EXERCISE INPUTS:
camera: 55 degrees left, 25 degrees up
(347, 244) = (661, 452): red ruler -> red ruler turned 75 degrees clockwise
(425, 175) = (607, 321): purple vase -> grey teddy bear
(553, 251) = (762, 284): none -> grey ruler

---

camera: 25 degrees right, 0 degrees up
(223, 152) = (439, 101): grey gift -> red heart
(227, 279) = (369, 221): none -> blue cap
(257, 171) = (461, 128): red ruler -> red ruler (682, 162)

TRY IT:
After locating the line with "camera: 55 degrees left, 25 degrees up" in the material above, return it and each line after it exactly, ending at the line with "(553, 251) = (762, 284): none -> grey ruler".

YOUR SOLUTION:
camera: 55 degrees left, 25 degrees up
(347, 244) = (661, 452): red ruler -> red ruler turned 75 degrees clockwise
(425, 175) = (607, 321): purple vase -> grey teddy bear
(553, 251) = (762, 284): none -> grey ruler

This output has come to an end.